Source data:

=== Begin Enclosure ===

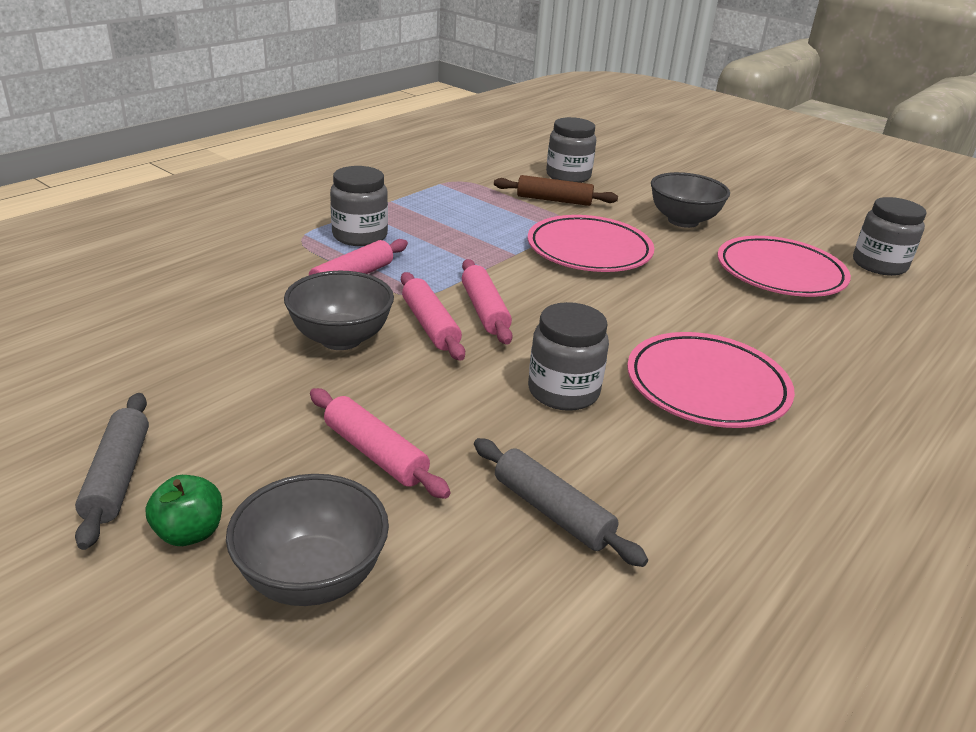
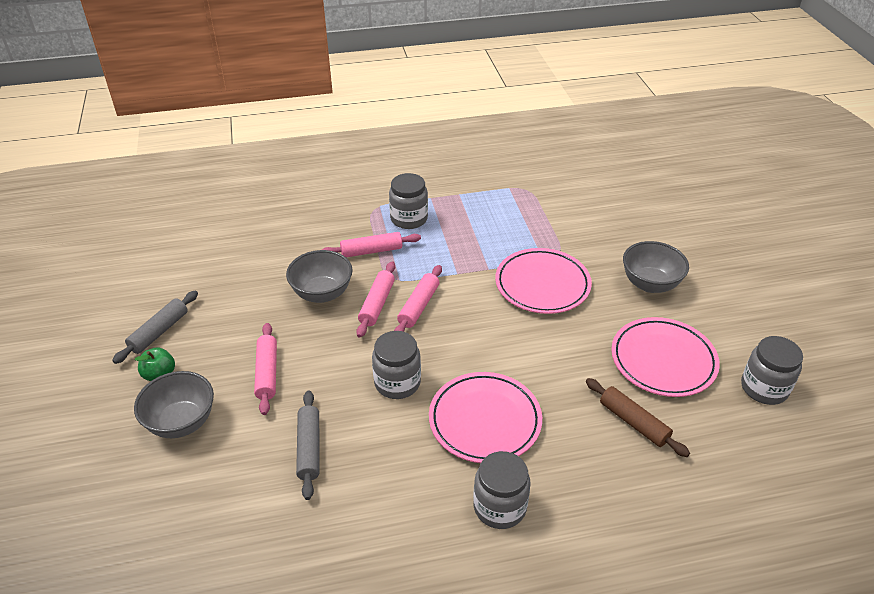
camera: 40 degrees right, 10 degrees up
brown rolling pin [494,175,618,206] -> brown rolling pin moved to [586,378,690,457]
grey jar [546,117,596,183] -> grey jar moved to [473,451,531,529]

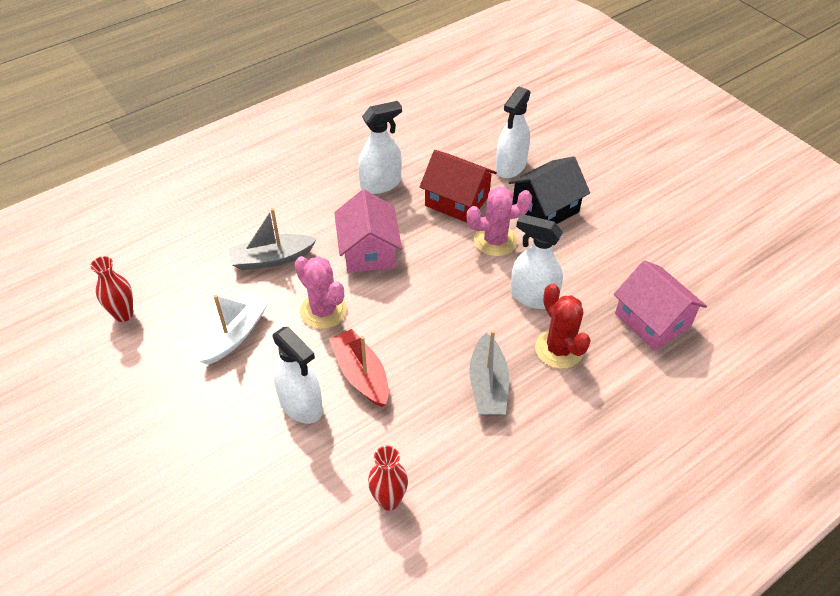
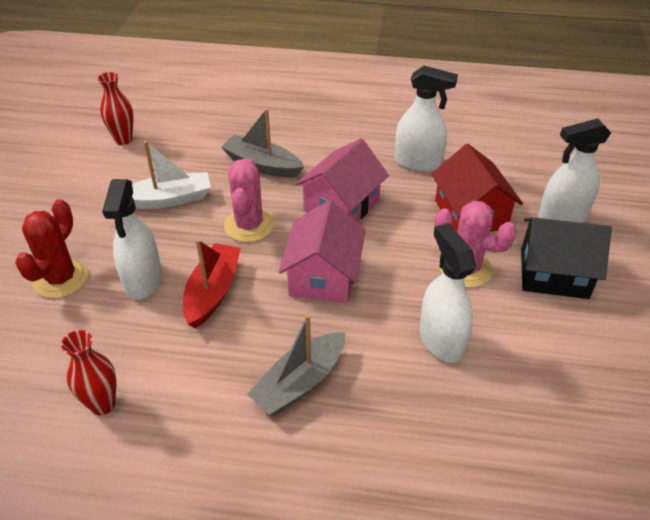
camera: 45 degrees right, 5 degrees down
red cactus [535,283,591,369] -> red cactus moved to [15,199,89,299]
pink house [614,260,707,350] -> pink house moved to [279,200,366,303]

=== End Enclosure ===

_Work item_
Only the pictures may be dropped; print every record exactly as given.

_Worked solution_
camera: 40 degrees right, 10 degrees up
brown rolling pin [494,175,618,206] -> brown rolling pin moved to [586,378,690,457]
grey jar [546,117,596,183] -> grey jar moved to [473,451,531,529]

camera: 45 degrees right, 5 degrees down
red cactus [535,283,591,369] -> red cactus moved to [15,199,89,299]
pink house [614,260,707,350] -> pink house moved to [279,200,366,303]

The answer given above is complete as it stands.